* **Exercise instructions**
Whenever a line in the data below includes the string "pyramid", copy it out.

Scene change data

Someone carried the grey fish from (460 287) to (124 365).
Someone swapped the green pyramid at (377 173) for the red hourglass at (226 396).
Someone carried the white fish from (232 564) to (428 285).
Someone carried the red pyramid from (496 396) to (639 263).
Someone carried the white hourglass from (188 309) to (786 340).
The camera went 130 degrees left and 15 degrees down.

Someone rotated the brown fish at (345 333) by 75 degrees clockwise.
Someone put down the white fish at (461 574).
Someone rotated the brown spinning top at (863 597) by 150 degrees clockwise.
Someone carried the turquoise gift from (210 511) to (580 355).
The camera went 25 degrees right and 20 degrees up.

--

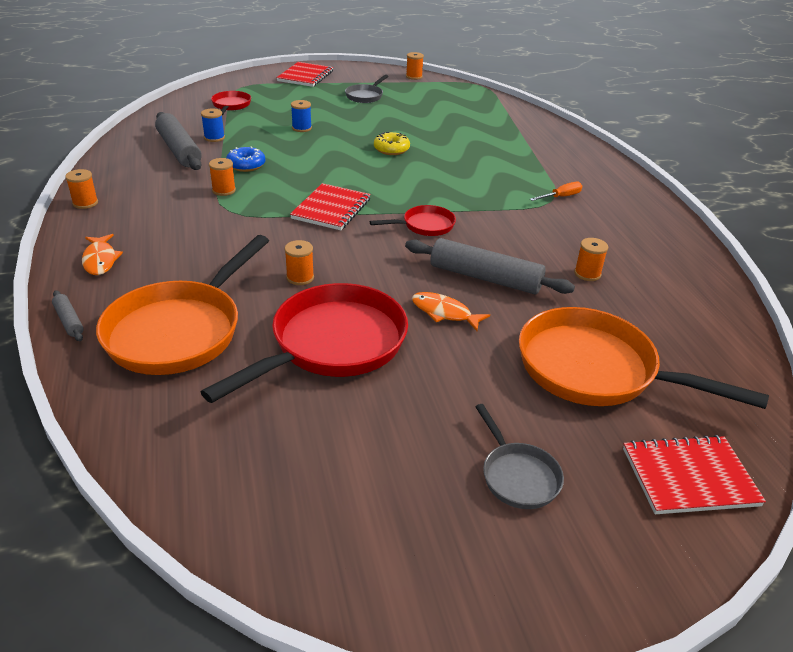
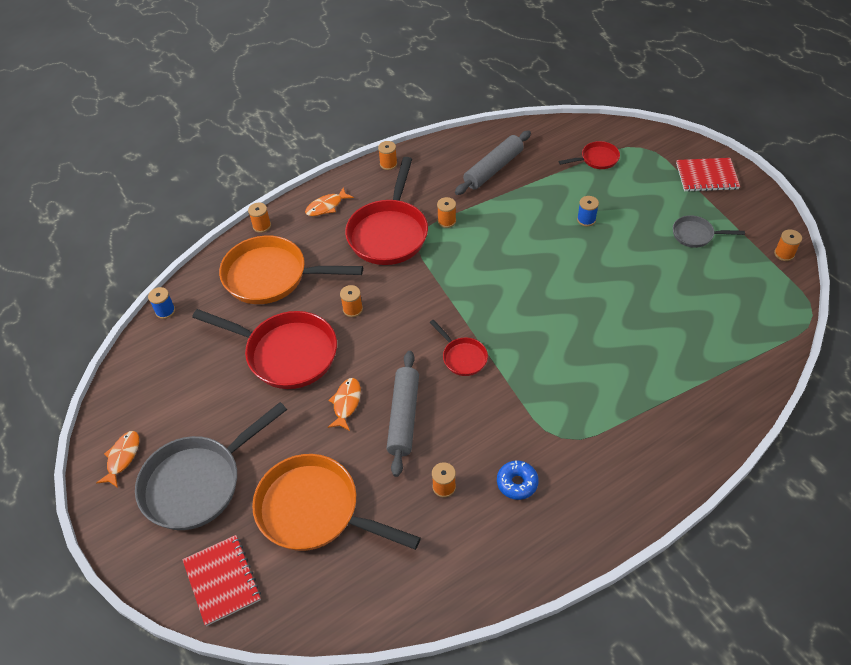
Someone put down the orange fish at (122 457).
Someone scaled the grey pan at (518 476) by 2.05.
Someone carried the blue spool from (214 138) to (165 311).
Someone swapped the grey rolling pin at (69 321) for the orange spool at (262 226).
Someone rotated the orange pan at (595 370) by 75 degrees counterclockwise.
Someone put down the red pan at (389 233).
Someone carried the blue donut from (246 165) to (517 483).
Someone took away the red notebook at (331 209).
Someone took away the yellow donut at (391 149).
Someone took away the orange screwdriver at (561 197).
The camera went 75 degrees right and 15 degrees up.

* **Response below**
Someone swapped the green pyramid at (377 173) for the red hourglass at (226 396).
Someone carried the red pyramid from (496 396) to (639 263).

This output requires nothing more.